Locate the line that contains "C6: 10nF (GND, KEY) -> 10nF (GND, VS)", then copy it and all later lines of the data below exactly, through the last one.

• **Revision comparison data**
>>>
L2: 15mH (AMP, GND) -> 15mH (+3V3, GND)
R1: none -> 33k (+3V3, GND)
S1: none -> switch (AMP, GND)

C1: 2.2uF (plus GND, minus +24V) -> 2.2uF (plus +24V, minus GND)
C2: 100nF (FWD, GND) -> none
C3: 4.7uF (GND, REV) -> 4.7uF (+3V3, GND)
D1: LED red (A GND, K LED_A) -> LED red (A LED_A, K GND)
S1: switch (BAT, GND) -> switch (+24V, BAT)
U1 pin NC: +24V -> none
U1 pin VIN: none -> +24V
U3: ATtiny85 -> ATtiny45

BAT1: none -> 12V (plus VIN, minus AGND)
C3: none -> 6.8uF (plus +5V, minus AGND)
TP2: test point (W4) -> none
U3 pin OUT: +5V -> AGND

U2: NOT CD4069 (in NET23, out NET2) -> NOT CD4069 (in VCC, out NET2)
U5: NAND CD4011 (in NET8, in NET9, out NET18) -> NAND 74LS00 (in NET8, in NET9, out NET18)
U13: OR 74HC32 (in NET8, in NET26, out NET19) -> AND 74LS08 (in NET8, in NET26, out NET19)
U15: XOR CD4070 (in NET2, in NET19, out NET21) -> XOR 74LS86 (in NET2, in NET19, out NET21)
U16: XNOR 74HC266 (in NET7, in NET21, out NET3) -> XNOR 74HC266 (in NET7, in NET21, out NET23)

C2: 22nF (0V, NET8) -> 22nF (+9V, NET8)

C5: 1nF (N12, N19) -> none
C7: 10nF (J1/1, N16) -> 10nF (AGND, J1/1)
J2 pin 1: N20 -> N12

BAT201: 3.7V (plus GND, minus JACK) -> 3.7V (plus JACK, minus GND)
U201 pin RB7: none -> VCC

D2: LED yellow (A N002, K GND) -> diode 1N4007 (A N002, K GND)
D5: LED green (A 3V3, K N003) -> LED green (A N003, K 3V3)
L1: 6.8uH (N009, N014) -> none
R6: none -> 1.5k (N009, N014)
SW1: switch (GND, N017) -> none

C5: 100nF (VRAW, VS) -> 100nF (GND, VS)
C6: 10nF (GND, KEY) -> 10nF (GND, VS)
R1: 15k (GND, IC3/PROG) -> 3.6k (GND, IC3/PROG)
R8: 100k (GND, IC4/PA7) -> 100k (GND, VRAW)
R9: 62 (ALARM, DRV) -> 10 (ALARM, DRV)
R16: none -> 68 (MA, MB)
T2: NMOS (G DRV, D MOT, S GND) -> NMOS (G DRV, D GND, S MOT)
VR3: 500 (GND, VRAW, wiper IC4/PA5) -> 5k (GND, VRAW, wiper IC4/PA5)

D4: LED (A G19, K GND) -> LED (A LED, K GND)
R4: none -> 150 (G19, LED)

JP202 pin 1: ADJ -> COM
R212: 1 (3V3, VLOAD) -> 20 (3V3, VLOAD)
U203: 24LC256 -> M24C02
<<<
• **Solution for this exercise**
C6: 10nF (GND, KEY) -> 10nF (GND, VS)
R1: 15k (GND, IC3/PROG) -> 3.6k (GND, IC3/PROG)
R8: 100k (GND, IC4/PA7) -> 100k (GND, VRAW)
R9: 62 (ALARM, DRV) -> 10 (ALARM, DRV)
R16: none -> 68 (MA, MB)
T2: NMOS (G DRV, D MOT, S GND) -> NMOS (G DRV, D GND, S MOT)
VR3: 500 (GND, VRAW, wiper IC4/PA5) -> 5k (GND, VRAW, wiper IC4/PA5)

D4: LED (A G19, K GND) -> LED (A LED, K GND)
R4: none -> 150 (G19, LED)

JP202 pin 1: ADJ -> COM
R212: 1 (3V3, VLOAD) -> 20 (3V3, VLOAD)
U203: 24LC256 -> M24C02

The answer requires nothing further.